### Supplied records
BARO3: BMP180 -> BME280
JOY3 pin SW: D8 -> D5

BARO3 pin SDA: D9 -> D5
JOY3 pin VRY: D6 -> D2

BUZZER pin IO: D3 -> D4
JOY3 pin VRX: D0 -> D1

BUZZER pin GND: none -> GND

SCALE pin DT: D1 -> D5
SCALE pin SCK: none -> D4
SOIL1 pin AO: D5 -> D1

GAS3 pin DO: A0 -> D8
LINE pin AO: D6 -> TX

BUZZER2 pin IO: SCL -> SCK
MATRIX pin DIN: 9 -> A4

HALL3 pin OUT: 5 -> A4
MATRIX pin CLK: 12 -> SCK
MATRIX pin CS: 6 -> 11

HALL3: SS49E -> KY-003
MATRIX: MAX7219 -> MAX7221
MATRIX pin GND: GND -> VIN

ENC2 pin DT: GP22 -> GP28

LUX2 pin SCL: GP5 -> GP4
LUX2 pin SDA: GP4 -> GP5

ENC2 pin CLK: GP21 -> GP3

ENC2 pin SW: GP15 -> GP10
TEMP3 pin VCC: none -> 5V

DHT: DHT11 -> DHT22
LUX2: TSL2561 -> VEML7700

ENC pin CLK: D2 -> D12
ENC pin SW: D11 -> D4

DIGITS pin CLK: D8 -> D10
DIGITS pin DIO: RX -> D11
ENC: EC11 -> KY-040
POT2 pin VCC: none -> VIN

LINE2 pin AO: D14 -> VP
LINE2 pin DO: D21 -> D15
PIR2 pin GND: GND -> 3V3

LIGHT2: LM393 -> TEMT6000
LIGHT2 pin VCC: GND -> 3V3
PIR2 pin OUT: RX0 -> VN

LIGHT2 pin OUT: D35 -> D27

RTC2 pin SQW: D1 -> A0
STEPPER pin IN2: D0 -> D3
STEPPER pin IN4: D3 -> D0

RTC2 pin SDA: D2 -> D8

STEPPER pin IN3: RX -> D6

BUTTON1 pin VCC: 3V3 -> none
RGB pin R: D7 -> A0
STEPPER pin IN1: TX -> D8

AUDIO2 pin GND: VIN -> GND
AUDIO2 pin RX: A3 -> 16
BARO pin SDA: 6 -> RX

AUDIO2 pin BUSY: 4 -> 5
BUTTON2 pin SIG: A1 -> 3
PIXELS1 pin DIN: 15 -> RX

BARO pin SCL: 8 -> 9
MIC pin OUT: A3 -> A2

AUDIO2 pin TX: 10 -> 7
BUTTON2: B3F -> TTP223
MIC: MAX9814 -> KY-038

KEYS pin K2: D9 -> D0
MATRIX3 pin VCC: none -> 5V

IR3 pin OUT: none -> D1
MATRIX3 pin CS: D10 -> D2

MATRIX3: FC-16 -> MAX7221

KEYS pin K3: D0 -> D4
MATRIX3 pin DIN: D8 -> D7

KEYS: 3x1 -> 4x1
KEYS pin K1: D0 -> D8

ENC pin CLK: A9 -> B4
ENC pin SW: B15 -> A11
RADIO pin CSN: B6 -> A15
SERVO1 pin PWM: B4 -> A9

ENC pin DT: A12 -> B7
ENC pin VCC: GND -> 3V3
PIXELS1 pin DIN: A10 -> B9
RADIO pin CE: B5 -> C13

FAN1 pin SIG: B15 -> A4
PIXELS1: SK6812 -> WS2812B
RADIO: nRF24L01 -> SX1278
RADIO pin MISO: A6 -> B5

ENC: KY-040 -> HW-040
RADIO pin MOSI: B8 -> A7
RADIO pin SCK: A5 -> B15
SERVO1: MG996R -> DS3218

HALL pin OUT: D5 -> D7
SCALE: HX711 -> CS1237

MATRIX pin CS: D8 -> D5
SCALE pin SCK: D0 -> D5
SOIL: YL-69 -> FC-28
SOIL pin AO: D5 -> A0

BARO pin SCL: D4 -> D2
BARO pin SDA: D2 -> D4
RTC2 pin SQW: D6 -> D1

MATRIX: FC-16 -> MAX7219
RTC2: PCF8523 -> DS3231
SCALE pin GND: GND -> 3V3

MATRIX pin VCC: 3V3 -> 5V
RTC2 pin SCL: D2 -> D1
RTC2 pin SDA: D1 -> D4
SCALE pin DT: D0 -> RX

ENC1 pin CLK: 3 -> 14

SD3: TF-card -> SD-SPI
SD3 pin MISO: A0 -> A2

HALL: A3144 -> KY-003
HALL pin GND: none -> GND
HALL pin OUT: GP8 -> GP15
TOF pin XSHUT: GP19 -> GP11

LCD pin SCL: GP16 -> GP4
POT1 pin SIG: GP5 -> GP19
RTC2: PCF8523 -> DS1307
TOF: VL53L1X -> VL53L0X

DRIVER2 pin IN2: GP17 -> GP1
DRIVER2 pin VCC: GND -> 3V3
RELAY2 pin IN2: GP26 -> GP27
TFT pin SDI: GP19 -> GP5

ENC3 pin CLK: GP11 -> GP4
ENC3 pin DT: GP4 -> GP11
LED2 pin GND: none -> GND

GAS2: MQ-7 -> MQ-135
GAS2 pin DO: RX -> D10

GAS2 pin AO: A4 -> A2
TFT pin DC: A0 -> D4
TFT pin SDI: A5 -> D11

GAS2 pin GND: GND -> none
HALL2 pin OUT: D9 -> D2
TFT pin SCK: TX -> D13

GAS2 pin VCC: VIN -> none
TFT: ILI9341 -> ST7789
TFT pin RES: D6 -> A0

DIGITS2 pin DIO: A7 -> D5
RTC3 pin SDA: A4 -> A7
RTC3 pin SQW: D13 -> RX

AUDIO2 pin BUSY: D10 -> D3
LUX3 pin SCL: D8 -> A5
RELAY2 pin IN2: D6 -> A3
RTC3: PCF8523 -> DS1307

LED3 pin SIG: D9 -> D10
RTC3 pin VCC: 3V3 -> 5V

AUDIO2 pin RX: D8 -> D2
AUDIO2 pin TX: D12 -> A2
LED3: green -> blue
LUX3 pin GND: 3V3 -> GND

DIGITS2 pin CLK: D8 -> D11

### What to produce
Every line of the records that includes the word "MISO" should be gathered.

### Result
RADIO pin MISO: A6 -> B5
SD3 pin MISO: A0 -> A2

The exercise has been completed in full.